##### DATA
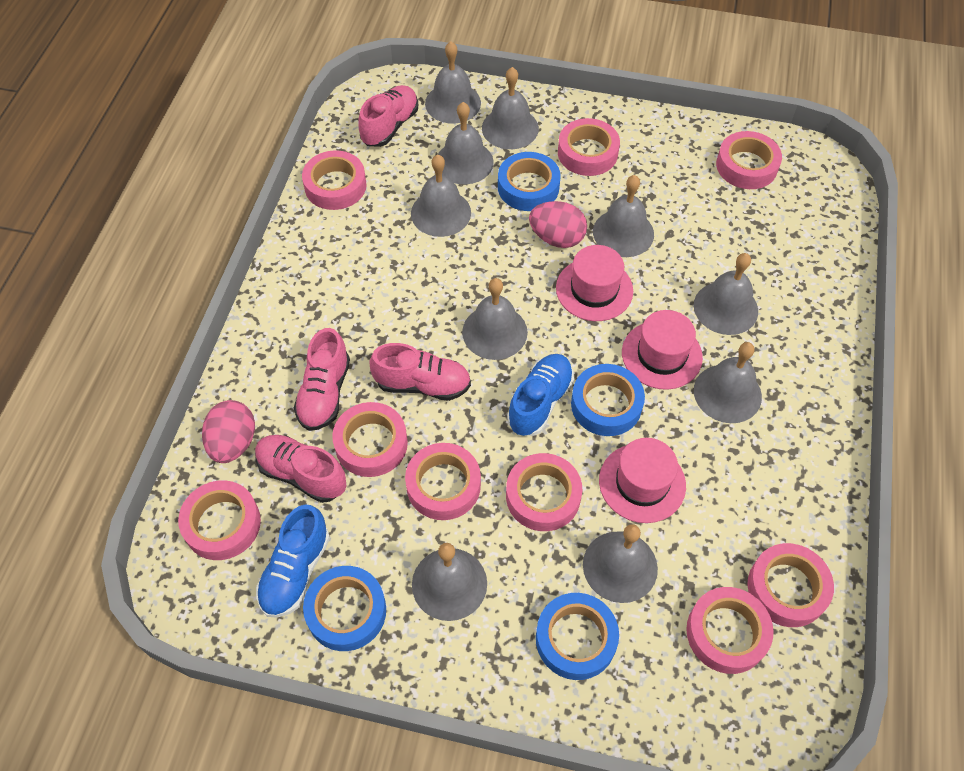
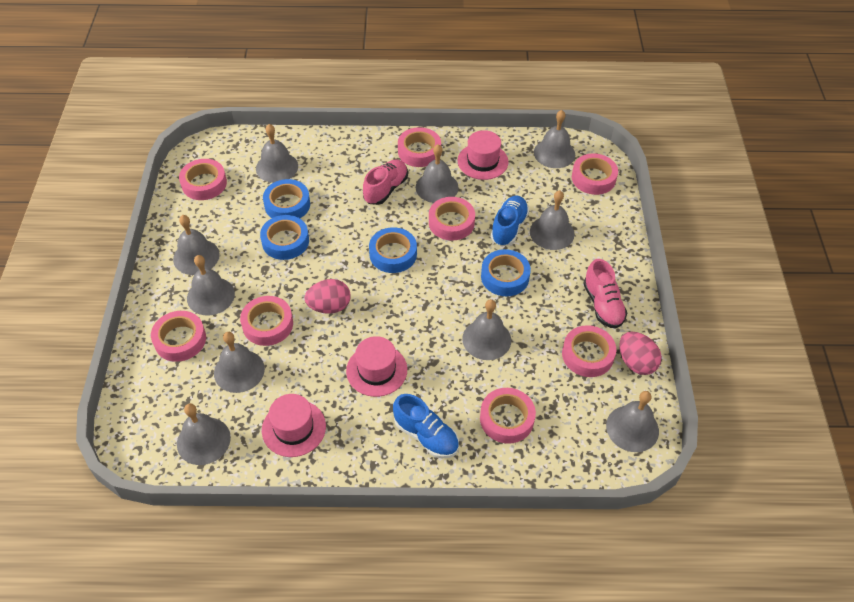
pink shoe: 4 -> 2
pink tape: 9 -> 8

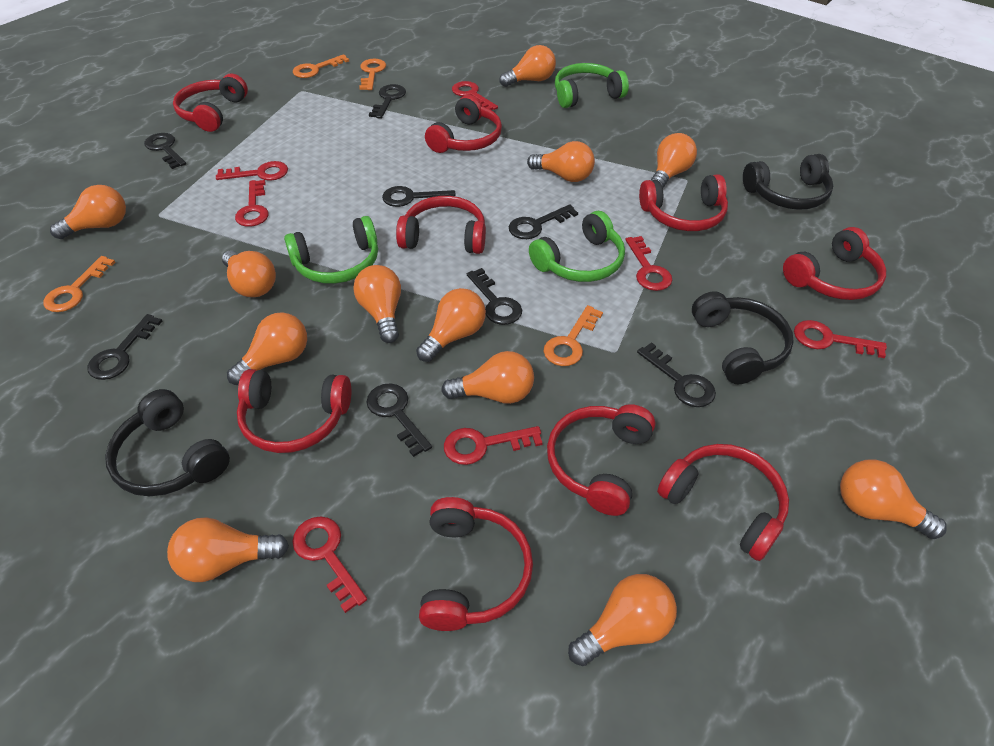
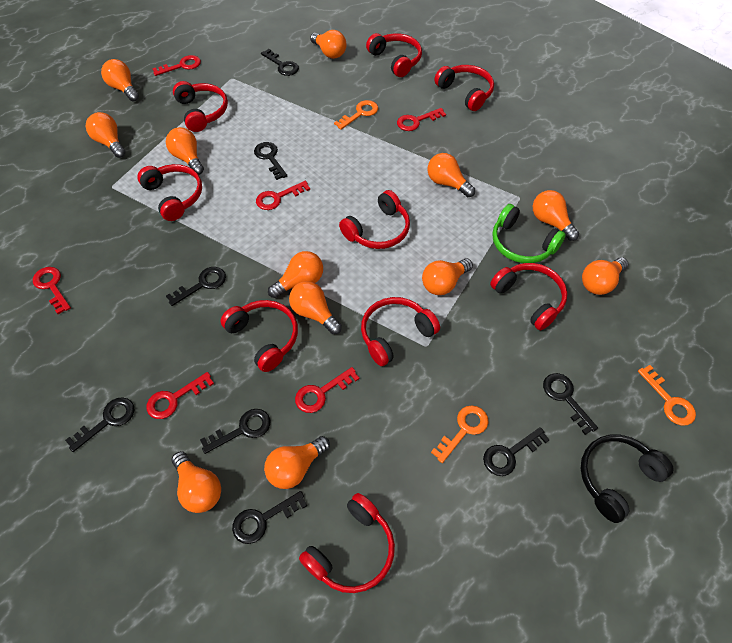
black headphones: 3 -> 1
green headphones: 3 -> 1
orange key: 4 -> 3
red key: 7 -> 6

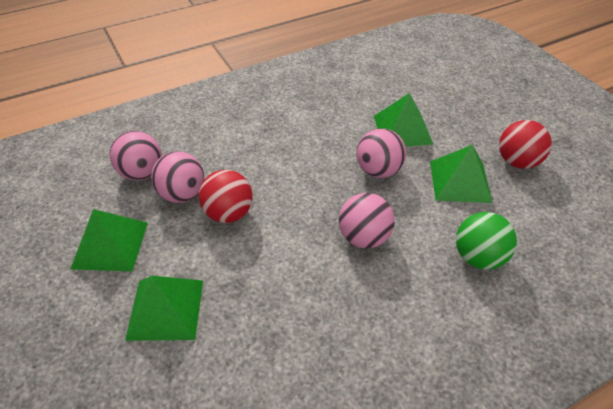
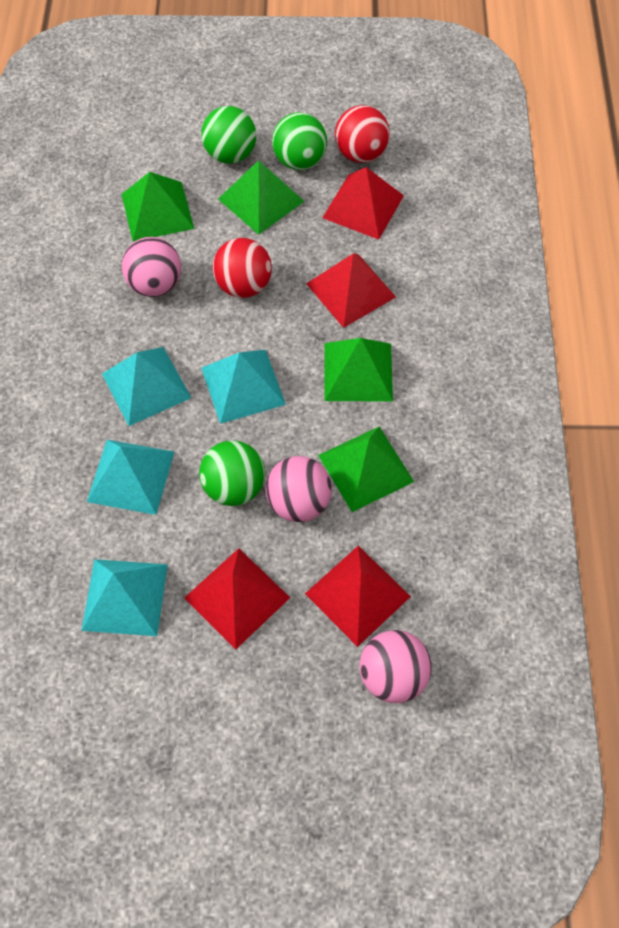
green ball: 1 -> 3
pink ball: 4 -> 3
red pyramid: 0 -> 4
turquoise pyramid: 0 -> 4

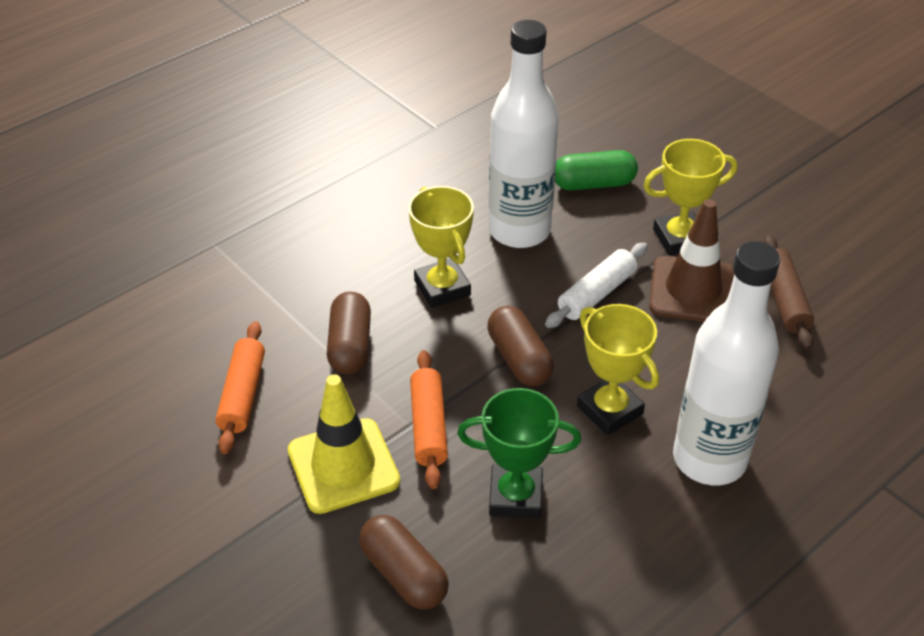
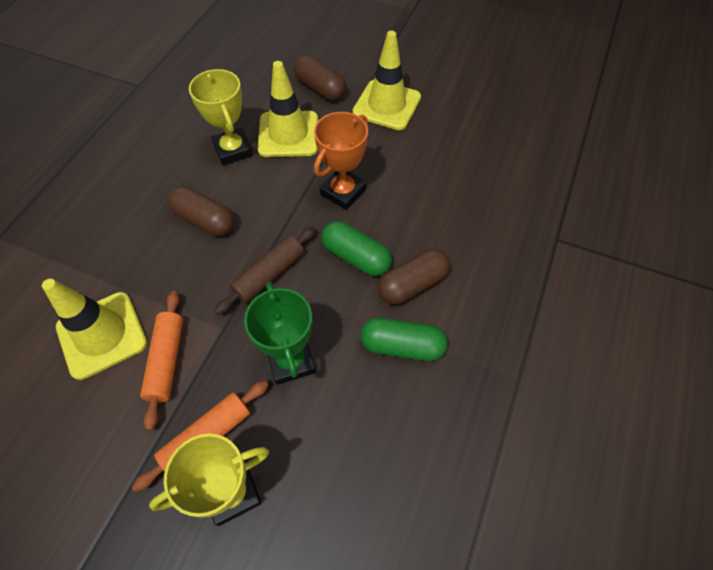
brown traffic cone: 1 -> 0
green capsule: 1 -> 2
orange trophy: 0 -> 1
white bottle: 2 -> 0
white rolling pin: 1 -> 0
yellow traffic cone: 1 -> 3
yellow trophy: 3 -> 2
##########
* _TO DO_: Set down, exactly and only, the lines running from the one holding "orange trophy: 0 -> 1" through the end of the records above, both ends included.

* _EXPECTED ANSWER_:
orange trophy: 0 -> 1
white bottle: 2 -> 0
white rolling pin: 1 -> 0
yellow traffic cone: 1 -> 3
yellow trophy: 3 -> 2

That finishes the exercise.